* Supplied material *
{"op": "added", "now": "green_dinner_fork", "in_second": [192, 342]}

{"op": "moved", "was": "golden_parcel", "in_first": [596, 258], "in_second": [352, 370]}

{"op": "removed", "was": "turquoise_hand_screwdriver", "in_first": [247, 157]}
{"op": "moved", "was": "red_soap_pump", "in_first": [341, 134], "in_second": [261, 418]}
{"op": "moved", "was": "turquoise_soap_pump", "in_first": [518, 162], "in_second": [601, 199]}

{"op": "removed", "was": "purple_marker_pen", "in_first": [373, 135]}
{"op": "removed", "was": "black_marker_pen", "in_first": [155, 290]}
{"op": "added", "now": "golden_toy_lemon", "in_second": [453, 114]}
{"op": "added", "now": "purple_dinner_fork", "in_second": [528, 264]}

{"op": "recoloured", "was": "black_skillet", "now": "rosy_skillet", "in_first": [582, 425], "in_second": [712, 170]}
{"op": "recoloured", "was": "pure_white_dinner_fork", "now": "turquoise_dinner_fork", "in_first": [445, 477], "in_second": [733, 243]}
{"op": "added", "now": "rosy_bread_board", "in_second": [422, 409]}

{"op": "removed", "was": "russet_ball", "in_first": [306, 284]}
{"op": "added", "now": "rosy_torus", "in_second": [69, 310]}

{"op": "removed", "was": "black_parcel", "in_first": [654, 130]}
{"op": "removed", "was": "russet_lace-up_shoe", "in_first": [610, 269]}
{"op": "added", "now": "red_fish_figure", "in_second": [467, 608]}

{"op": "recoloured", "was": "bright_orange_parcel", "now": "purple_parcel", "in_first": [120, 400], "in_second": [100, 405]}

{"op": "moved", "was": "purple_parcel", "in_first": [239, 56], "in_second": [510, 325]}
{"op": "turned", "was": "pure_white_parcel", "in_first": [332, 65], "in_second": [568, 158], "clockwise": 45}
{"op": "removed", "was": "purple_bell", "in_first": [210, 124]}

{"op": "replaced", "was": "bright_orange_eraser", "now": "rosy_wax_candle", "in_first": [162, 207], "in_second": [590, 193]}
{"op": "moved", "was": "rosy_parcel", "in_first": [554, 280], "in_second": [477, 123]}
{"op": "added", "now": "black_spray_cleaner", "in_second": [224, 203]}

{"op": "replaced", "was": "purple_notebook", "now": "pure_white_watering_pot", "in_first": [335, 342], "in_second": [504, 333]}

* Your instructions *
Report back each line in the material above that contains the string "replaced".

* Solution to the problem *
{"op": "replaced", "was": "bright_orange_eraser", "now": "rosy_wax_candle", "in_first": [162, 207], "in_second": [590, 193]}
{"op": "replaced", "was": "purple_notebook", "now": "pure_white_watering_pot", "in_first": [335, 342], "in_second": [504, 333]}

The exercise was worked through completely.